Segment Open
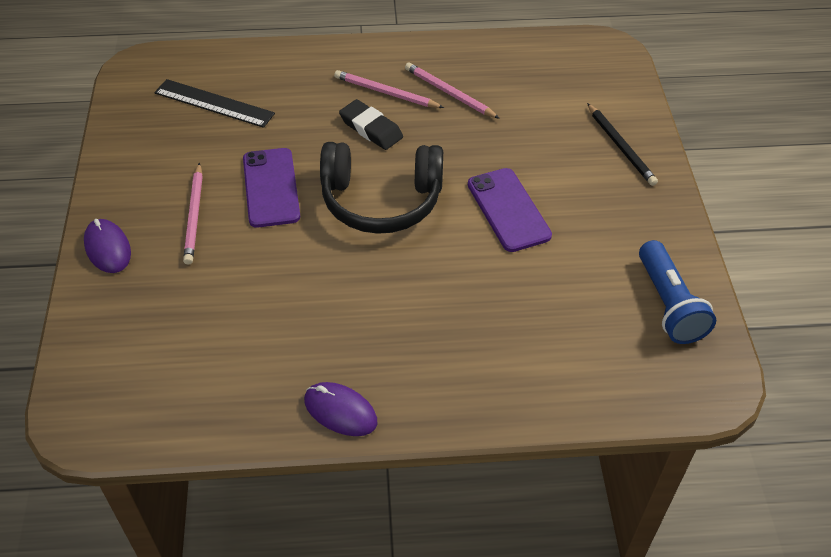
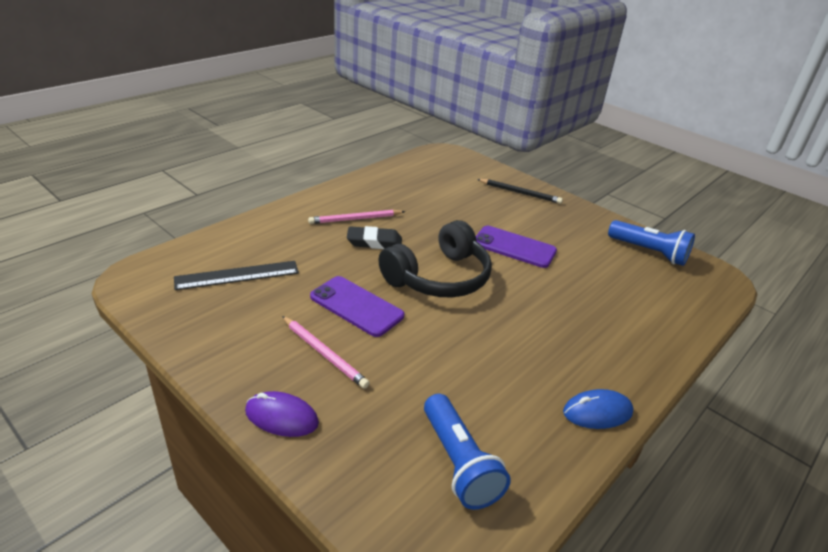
camera: 45 degrees left, 15 degrees down
(178, 366) = (458, 463): none -> blue flashlight
(340, 411) = (597, 412): purple mouse -> blue mouse
(449, 93) = (394, 204): pink pencil -> none

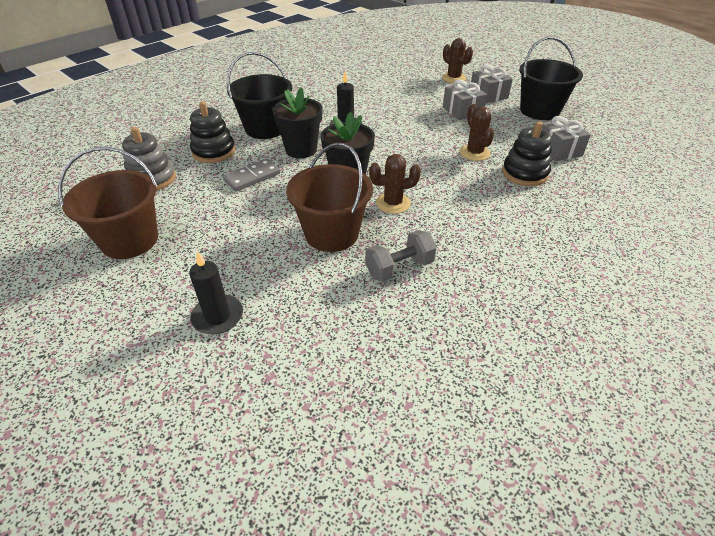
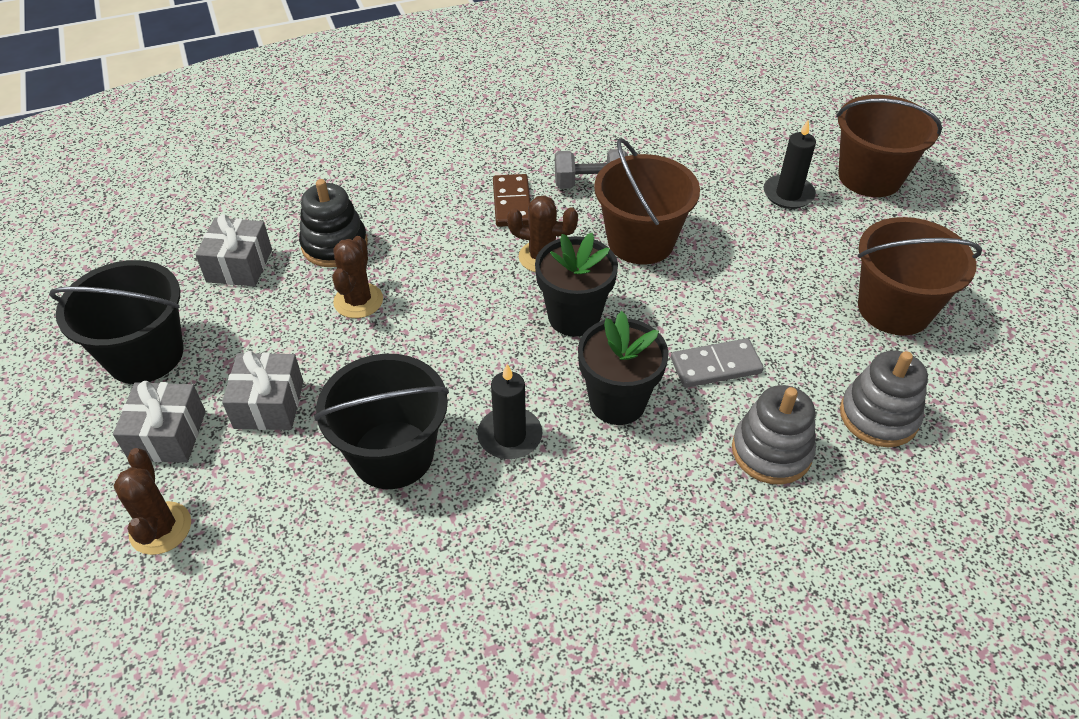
camera: 155 degrees left, 5 degrees up
(128, 369) = (869, 177): none -> brown bucket
(214, 152) = (771, 451): black stacking toy -> grey stacking toy
(265, 128) = (661, 489): black bucket -> black bucket (393, 454)
(445, 233) = (512, 203): none -> brown domino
Segment Closed
__WHAT TO PRODUCE__
From the line with "(449, 93) = (394, 204): pink pencil -> none" to the last line of the material, both inclusive, set down every line exactly and nothing else; omit pictures.

__EXERCISE SOLUTION__
(449, 93) = (394, 204): pink pencil -> none

camera: 155 degrees left, 5 degrees up
(128, 369) = (869, 177): none -> brown bucket
(214, 152) = (771, 451): black stacking toy -> grey stacking toy
(265, 128) = (661, 489): black bucket -> black bucket (393, 454)
(445, 233) = (512, 203): none -> brown domino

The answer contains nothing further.